= Try it =
Transcribe the records exactly. Pictures do not belong in the transcription.

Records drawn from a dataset
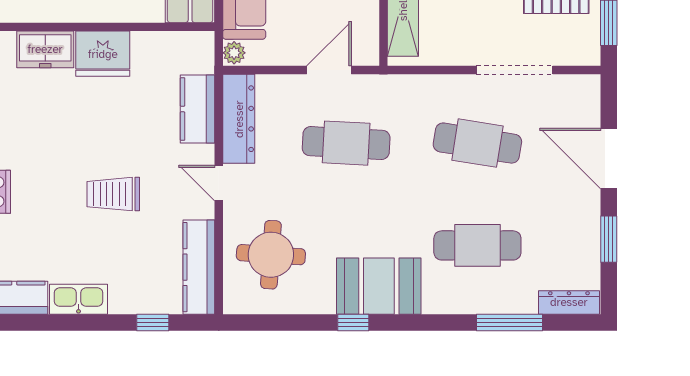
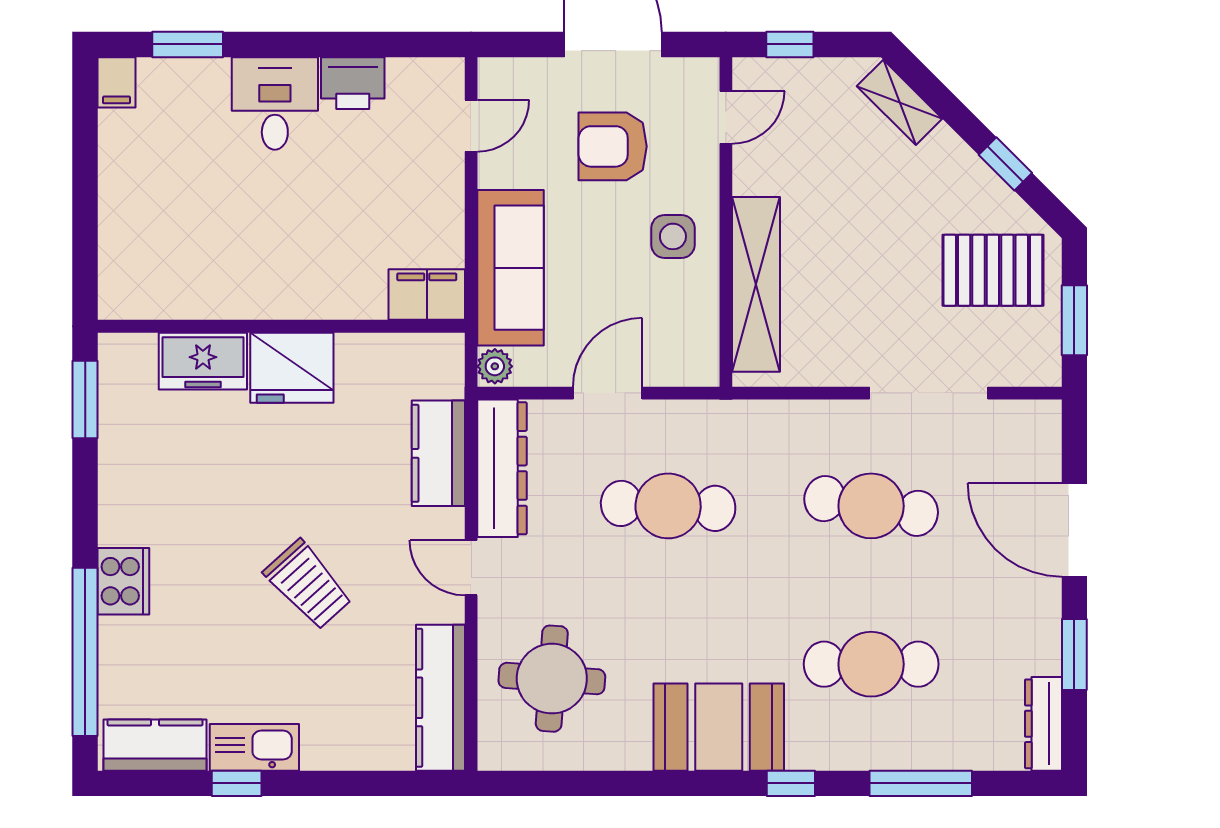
door: (329, 70) -> (608, 393), moved
trolley: (113, 194) -> (308, 585), turned -132
dresser: (569, 302) -> (1043, 724), moved, turned -90
window: (153, 322) -> (237, 783), moved
window: (353, 322) -> (791, 783), moved

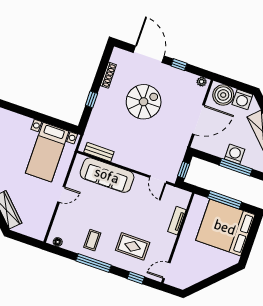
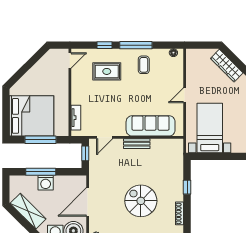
spiral stairs: (144, 102) -> (141, 201), turned 90
bench: (99, 152) -> (137, 144), moved
door: (158, 180) -> (105, 137), swing flipped
tv unit: (177, 221) -> (76, 118), moved
window: (136, 278) -> (105, 45), moved

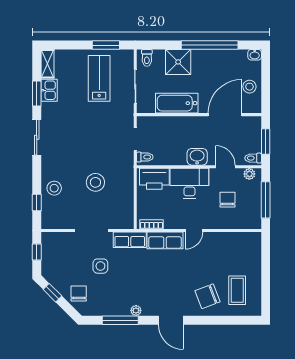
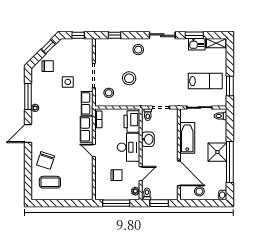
shower: (178, 62) -> (217, 152), moved
washbasin: (197, 157) -> (148, 139), moved
stool: (54, 188) -> (138, 50), moved
stool: (115, 210) -> (109, 93), added
chair: (207, 296) -> (46, 160), turned -141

= Response to this exercise =
door: (329, 70) -> (608, 393), moved
trolley: (113, 194) -> (308, 585), turned -132
dresser: (569, 302) -> (1043, 724), moved, turned -90
window: (153, 322) -> (237, 783), moved
window: (353, 322) -> (791, 783), moved

spiral stairs: (144, 102) -> (141, 201), turned 90
bench: (99, 152) -> (137, 144), moved
door: (158, 180) -> (105, 137), swing flipped
tv unit: (177, 221) -> (76, 118), moved
window: (136, 278) -> (105, 45), moved

shower: (178, 62) -> (217, 152), moved
washbasin: (197, 157) -> (148, 139), moved
stool: (54, 188) -> (138, 50), moved
stool: (115, 210) -> (109, 93), added
chair: (207, 296) -> (46, 160), turned -141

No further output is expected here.